→ **RECORDED DATA**
+ + + + + + +
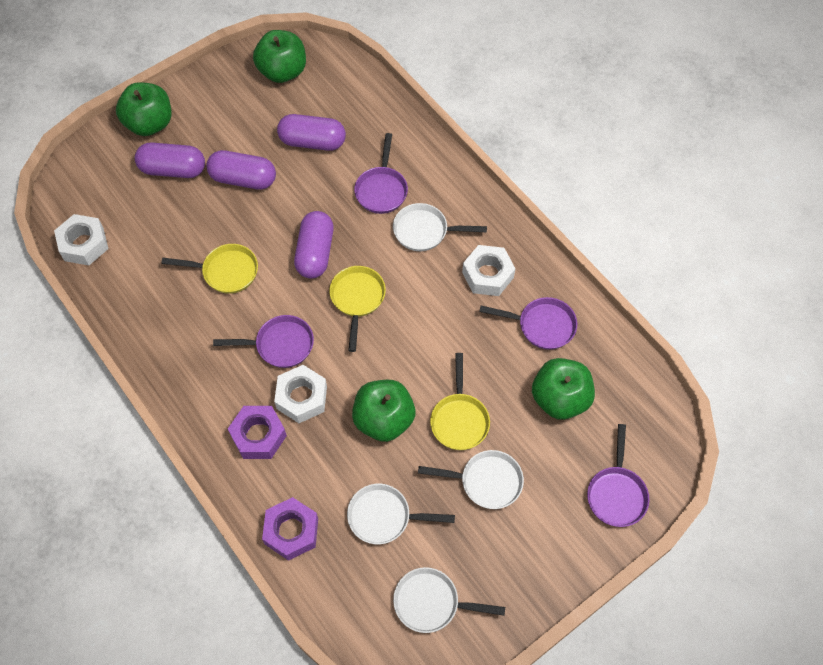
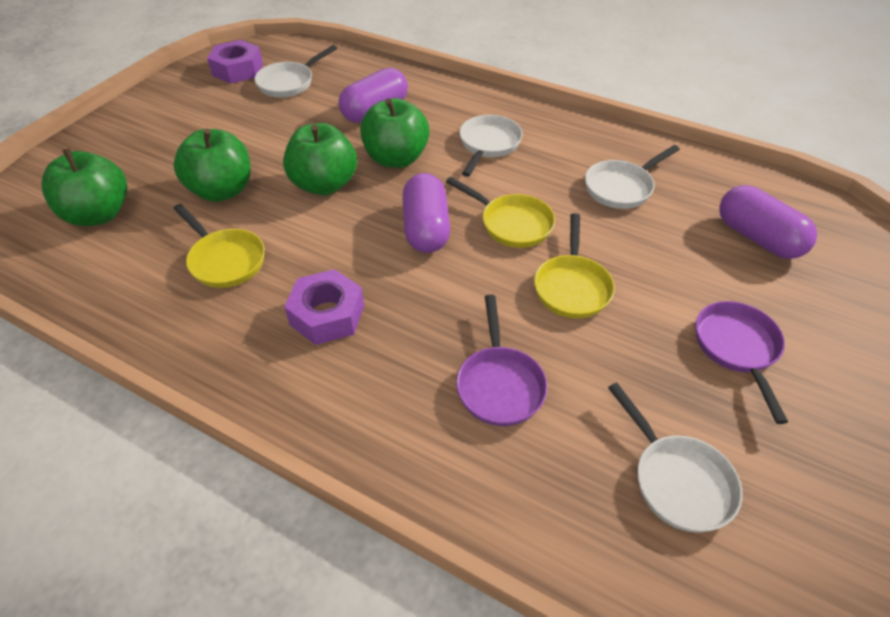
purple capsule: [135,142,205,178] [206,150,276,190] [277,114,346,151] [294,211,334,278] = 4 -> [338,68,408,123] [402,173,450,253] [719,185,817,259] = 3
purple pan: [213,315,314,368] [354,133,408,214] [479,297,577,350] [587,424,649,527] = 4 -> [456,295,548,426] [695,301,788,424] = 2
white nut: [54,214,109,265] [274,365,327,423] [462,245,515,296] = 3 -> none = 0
+ + + + + + +
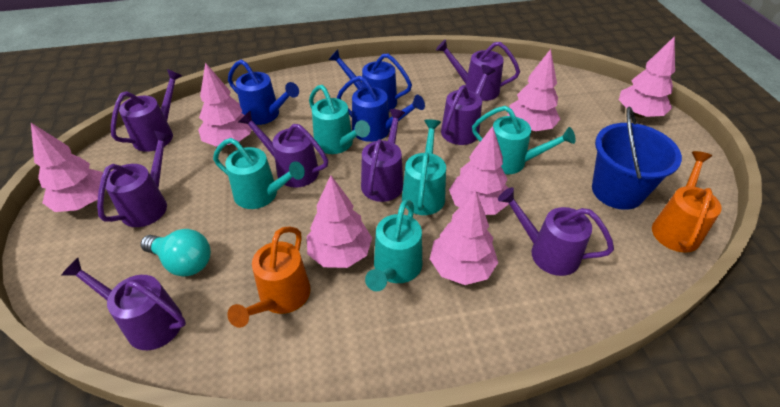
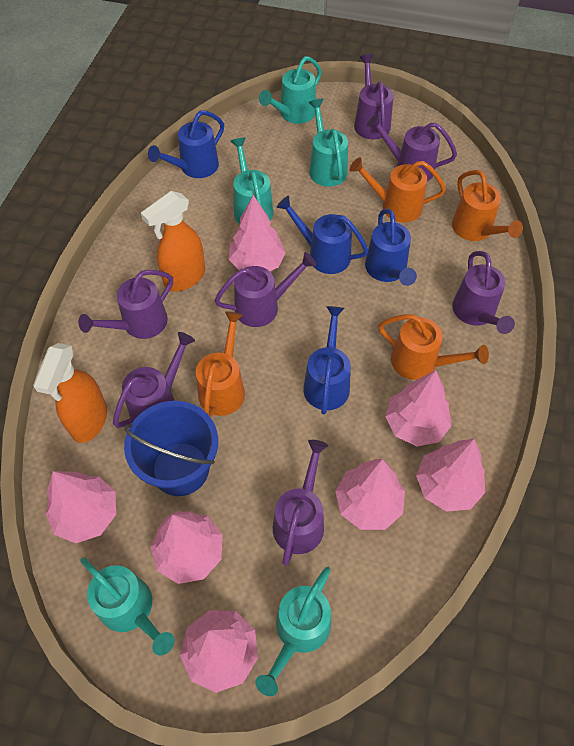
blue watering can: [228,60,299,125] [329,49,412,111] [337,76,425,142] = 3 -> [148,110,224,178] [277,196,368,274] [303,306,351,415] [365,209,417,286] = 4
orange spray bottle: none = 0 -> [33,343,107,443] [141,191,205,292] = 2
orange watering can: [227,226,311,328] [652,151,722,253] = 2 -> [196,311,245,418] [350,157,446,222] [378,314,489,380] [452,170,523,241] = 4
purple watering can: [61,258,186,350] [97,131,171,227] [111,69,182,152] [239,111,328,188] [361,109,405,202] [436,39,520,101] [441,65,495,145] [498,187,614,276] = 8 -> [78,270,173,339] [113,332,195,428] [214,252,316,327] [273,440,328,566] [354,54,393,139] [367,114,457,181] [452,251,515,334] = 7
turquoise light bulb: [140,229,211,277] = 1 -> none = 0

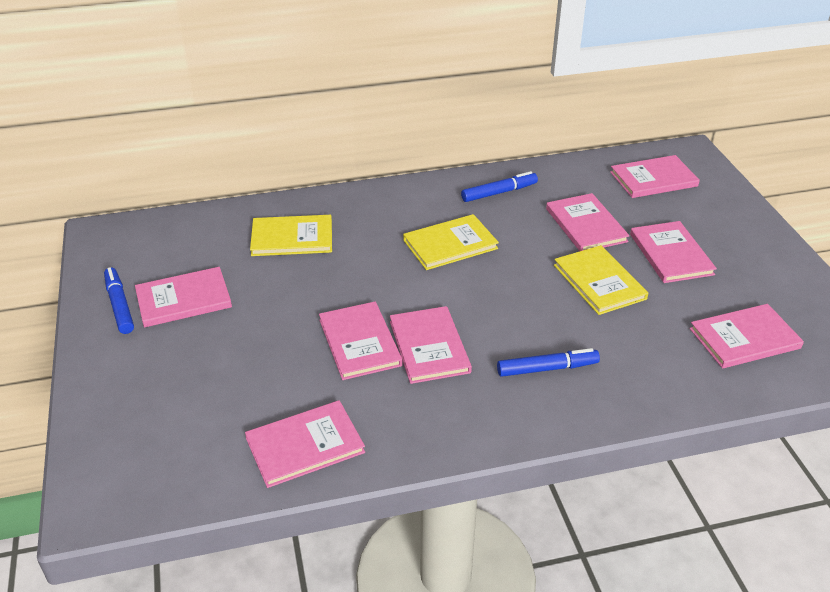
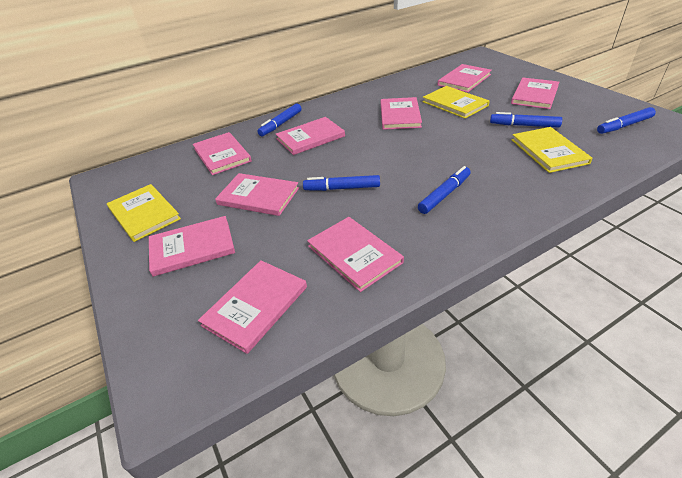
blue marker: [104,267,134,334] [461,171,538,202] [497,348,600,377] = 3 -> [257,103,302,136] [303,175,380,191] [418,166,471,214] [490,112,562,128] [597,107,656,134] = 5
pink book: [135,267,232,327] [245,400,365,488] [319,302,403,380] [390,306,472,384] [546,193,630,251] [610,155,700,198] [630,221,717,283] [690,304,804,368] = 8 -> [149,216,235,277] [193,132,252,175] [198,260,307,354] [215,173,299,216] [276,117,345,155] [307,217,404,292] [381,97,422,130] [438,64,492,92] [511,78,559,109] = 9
+ + + + + + +
→ **GOAL OF THE EXERCISE**
Your answer should consist of the lines from the line with "orange spray bottle: none" to the line with "purple watering can: [61,258,186,350]" above, repeated exactly, both ends included.

→ **RESPONSE AREA**
orange spray bottle: none = 0 -> [33,343,107,443] [141,191,205,292] = 2
orange watering can: [227,226,311,328] [652,151,722,253] = 2 -> [196,311,245,418] [350,157,446,222] [378,314,489,380] [452,170,523,241] = 4
purple watering can: [61,258,186,350] [97,131,171,227] [111,69,182,152] [239,111,328,188] [361,109,405,202] [436,39,520,101] [441,65,495,145] [498,187,614,276] = 8 -> [78,270,173,339] [113,332,195,428] [214,252,316,327] [273,440,328,566] [354,54,393,139] [367,114,457,181] [452,251,515,334] = 7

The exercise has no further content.